- EXERCISE AIM: Repeat precisely the span of lines below that opens with the line containing "MATRIX pin CLK: MO -> 6" and closes with the line containing "SOIL3 pin GND: 3V3 -> GND", both included.

LISTED RECORDS Block Start

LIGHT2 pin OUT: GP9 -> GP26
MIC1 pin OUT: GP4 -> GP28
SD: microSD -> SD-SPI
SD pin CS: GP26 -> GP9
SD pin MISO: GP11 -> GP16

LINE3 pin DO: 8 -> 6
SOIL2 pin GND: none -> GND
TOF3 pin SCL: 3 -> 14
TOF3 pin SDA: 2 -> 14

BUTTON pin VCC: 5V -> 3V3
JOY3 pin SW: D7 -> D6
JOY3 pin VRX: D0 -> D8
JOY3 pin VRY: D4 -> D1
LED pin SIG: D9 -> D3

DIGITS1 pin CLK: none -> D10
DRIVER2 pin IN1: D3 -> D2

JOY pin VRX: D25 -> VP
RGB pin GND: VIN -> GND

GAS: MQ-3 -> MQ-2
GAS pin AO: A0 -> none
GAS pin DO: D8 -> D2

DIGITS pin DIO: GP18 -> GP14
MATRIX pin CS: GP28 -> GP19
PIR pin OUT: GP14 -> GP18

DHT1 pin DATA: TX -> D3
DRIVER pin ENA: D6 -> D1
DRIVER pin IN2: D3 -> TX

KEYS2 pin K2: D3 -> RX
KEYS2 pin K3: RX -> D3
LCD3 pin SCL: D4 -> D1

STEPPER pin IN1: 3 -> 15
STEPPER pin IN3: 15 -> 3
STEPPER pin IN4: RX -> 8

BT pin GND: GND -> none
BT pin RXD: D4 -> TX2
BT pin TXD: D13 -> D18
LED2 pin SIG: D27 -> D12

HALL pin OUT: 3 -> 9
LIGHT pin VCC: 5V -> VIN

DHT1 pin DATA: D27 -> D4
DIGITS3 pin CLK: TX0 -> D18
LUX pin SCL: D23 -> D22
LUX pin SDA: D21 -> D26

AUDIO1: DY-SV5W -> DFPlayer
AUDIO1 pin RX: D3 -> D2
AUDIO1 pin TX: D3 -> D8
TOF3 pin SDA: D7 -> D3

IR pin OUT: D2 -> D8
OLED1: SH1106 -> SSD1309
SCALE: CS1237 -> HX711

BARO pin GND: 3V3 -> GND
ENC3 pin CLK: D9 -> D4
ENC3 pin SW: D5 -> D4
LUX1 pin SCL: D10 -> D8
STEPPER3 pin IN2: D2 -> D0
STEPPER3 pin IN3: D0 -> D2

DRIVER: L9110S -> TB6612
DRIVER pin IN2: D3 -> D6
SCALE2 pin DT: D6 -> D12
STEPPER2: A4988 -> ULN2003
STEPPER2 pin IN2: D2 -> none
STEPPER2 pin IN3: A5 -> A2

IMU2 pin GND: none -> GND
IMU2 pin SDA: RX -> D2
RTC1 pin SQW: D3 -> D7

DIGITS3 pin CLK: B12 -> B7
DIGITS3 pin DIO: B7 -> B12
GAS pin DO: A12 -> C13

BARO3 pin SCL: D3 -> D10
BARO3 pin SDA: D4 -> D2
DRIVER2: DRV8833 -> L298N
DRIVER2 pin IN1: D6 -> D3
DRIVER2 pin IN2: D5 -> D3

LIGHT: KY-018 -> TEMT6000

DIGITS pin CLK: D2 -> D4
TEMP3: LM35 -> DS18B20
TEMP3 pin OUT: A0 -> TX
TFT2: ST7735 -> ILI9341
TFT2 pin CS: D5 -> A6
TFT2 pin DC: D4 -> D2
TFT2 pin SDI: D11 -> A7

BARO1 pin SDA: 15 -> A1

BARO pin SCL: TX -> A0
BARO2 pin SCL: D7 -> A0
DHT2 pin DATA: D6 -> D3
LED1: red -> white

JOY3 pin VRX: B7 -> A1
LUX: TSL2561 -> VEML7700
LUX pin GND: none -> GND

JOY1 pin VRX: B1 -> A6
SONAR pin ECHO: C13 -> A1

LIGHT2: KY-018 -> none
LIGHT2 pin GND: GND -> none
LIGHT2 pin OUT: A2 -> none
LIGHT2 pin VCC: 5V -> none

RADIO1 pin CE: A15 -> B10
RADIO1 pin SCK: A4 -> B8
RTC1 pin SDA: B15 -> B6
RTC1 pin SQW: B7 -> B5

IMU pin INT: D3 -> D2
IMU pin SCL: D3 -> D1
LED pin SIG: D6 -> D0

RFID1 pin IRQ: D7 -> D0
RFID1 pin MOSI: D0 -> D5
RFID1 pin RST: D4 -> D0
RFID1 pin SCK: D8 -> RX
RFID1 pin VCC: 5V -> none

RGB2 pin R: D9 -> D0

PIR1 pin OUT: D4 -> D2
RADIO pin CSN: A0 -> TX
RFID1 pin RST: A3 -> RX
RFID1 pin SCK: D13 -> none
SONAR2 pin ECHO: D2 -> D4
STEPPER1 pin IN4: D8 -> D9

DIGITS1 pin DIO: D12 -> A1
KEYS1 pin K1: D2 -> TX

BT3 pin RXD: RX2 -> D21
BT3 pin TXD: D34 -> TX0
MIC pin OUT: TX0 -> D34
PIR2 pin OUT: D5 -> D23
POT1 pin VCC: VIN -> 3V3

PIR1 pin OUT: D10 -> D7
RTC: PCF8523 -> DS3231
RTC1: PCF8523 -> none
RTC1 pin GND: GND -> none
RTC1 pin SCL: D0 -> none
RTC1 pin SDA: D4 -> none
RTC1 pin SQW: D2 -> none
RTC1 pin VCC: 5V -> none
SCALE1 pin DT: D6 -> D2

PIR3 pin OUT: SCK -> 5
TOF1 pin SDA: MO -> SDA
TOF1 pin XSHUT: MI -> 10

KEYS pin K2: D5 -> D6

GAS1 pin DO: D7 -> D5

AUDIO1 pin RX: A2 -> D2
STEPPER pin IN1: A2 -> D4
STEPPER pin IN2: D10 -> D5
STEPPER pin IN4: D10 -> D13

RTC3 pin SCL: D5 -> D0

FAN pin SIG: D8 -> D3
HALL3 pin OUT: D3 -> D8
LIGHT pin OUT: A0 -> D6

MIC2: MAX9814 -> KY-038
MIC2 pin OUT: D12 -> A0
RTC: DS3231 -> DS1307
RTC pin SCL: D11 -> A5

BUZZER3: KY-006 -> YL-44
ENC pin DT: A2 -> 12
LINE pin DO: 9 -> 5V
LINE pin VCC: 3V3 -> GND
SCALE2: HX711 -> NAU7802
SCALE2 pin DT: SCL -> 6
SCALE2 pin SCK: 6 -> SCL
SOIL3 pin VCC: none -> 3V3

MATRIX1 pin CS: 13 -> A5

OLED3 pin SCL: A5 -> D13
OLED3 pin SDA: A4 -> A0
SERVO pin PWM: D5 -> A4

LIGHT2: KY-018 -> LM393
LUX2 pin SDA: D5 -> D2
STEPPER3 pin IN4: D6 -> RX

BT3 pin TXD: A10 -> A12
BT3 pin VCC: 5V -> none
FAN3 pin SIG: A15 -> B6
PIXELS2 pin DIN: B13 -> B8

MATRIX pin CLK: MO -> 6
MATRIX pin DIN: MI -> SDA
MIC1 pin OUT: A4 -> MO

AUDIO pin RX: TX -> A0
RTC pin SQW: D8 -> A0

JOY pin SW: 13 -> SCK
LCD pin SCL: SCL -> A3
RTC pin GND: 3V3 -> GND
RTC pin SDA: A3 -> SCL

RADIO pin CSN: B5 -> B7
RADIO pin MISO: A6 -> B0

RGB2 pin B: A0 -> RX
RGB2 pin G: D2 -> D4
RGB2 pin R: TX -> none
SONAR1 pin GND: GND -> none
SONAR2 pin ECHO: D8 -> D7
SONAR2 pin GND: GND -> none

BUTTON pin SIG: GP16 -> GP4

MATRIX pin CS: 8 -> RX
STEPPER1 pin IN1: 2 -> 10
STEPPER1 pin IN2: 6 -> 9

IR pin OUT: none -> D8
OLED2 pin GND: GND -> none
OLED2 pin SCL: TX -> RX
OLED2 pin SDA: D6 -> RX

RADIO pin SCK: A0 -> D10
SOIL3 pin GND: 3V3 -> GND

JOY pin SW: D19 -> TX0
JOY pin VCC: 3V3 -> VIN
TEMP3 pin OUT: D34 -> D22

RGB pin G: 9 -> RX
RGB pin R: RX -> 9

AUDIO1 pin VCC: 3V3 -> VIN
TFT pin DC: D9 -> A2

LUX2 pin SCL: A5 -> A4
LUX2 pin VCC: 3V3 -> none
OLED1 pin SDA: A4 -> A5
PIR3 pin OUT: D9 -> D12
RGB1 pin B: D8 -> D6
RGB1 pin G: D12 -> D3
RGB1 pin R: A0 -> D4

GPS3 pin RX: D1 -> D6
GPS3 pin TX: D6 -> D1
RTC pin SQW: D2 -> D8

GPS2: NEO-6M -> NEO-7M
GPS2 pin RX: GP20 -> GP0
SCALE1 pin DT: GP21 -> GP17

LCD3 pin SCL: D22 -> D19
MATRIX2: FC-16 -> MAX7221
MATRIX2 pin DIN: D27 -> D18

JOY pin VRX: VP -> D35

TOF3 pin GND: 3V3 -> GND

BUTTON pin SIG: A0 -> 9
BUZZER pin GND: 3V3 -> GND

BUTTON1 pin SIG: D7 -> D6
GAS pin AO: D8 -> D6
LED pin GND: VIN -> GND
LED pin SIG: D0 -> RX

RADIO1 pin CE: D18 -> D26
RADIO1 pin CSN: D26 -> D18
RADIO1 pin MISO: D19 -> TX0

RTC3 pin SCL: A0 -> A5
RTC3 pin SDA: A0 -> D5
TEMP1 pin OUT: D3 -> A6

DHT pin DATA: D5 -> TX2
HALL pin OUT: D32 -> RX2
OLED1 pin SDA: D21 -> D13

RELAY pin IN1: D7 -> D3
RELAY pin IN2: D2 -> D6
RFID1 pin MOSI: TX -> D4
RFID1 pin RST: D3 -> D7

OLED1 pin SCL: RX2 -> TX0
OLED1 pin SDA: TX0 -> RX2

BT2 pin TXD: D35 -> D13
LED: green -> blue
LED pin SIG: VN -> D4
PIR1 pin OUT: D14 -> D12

LISTED RECORDS Block End

- RESPONSE BELOW:
MATRIX pin CLK: MO -> 6
MATRIX pin DIN: MI -> SDA
MIC1 pin OUT: A4 -> MO

AUDIO pin RX: TX -> A0
RTC pin SQW: D8 -> A0

JOY pin SW: 13 -> SCK
LCD pin SCL: SCL -> A3
RTC pin GND: 3V3 -> GND
RTC pin SDA: A3 -> SCL

RADIO pin CSN: B5 -> B7
RADIO pin MISO: A6 -> B0

RGB2 pin B: A0 -> RX
RGB2 pin G: D2 -> D4
RGB2 pin R: TX -> none
SONAR1 pin GND: GND -> none
SONAR2 pin ECHO: D8 -> D7
SONAR2 pin GND: GND -> none

BUTTON pin SIG: GP16 -> GP4

MATRIX pin CS: 8 -> RX
STEPPER1 pin IN1: 2 -> 10
STEPPER1 pin IN2: 6 -> 9

IR pin OUT: none -> D8
OLED2 pin GND: GND -> none
OLED2 pin SCL: TX -> RX
OLED2 pin SDA: D6 -> RX

RADIO pin SCK: A0 -> D10
SOIL3 pin GND: 3V3 -> GND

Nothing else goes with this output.